Coordinate-based change listings:
┏━━

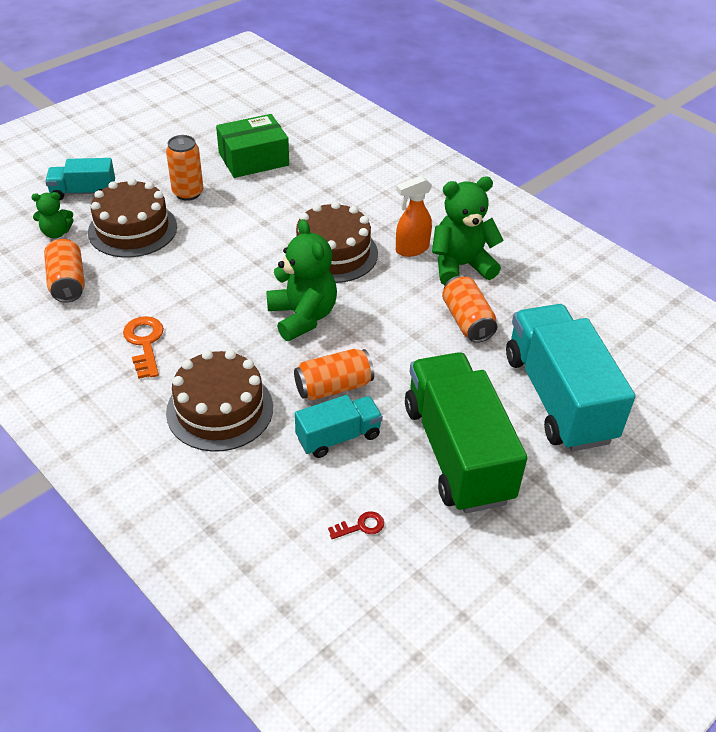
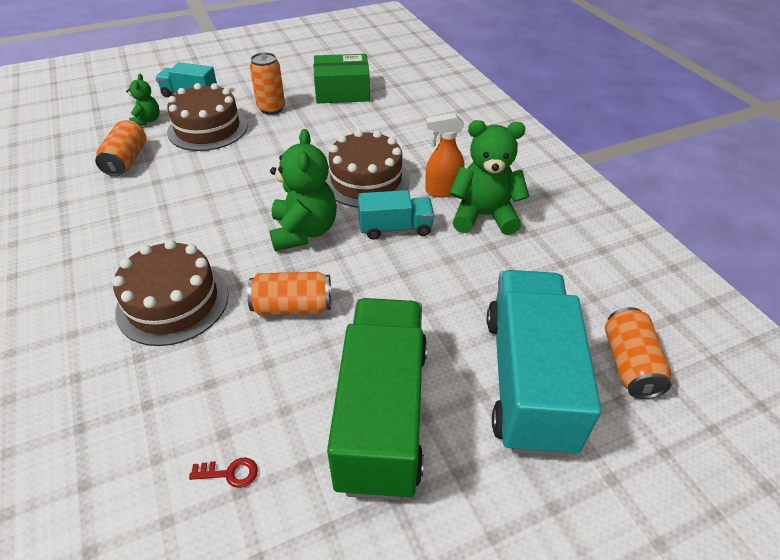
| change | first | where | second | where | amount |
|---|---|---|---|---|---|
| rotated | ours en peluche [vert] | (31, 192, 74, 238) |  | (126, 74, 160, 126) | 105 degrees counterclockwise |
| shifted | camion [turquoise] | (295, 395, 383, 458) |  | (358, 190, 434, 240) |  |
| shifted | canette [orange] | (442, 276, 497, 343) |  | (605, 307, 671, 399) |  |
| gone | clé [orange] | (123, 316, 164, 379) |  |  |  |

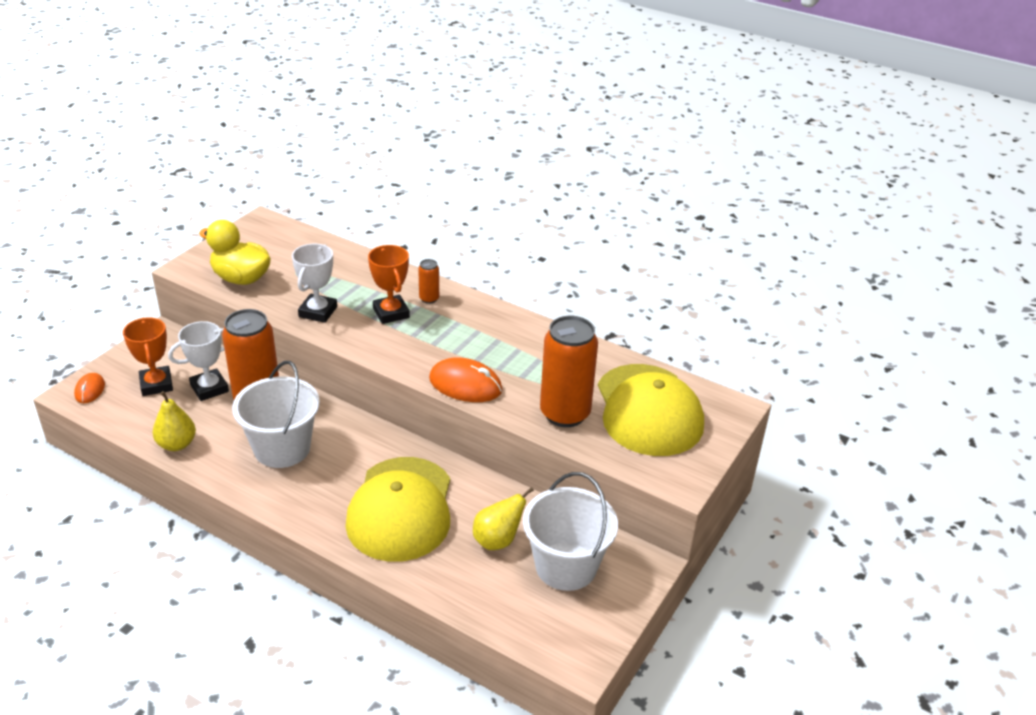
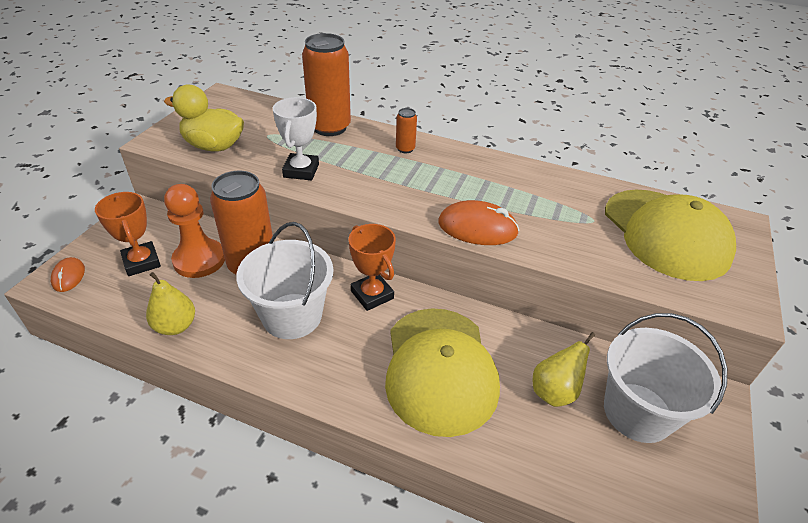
| change | first | where | second | where | amount |
|---|---|---|---|---|---|
| swapped | trophée [blanc] | (168, 321, 229, 401) | pion [orange] | (164, 184, 225, 278) |  |
| shifted | canette [orange] | (540, 316, 598, 427) |  | (302, 33, 351, 136) |  |
| shifted | trophée [orange] | (368, 245, 410, 324) |  | (349, 224, 396, 311) |  |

┗━━

◆ Problem ◆
From the entries above, copy each line holding "orange".

◆ Answer below ◆
| shifted | canette [orange] | (442, 276, 497, 343) |  | (605, 307, 671, 399) |  |
| gone | clé [orange] | (123, 316, 164, 379) |  |  |  |
| swapped | trophée [blanc] | (168, 321, 229, 401) | pion [orange] | (164, 184, 225, 278) |  |
| shifted | canette [orange] | (540, 316, 598, 427) |  | (302, 33, 351, 136) |  |
| shifted | trophée [orange] | (368, 245, 410, 324) |  | (349, 224, 396, 311) |  |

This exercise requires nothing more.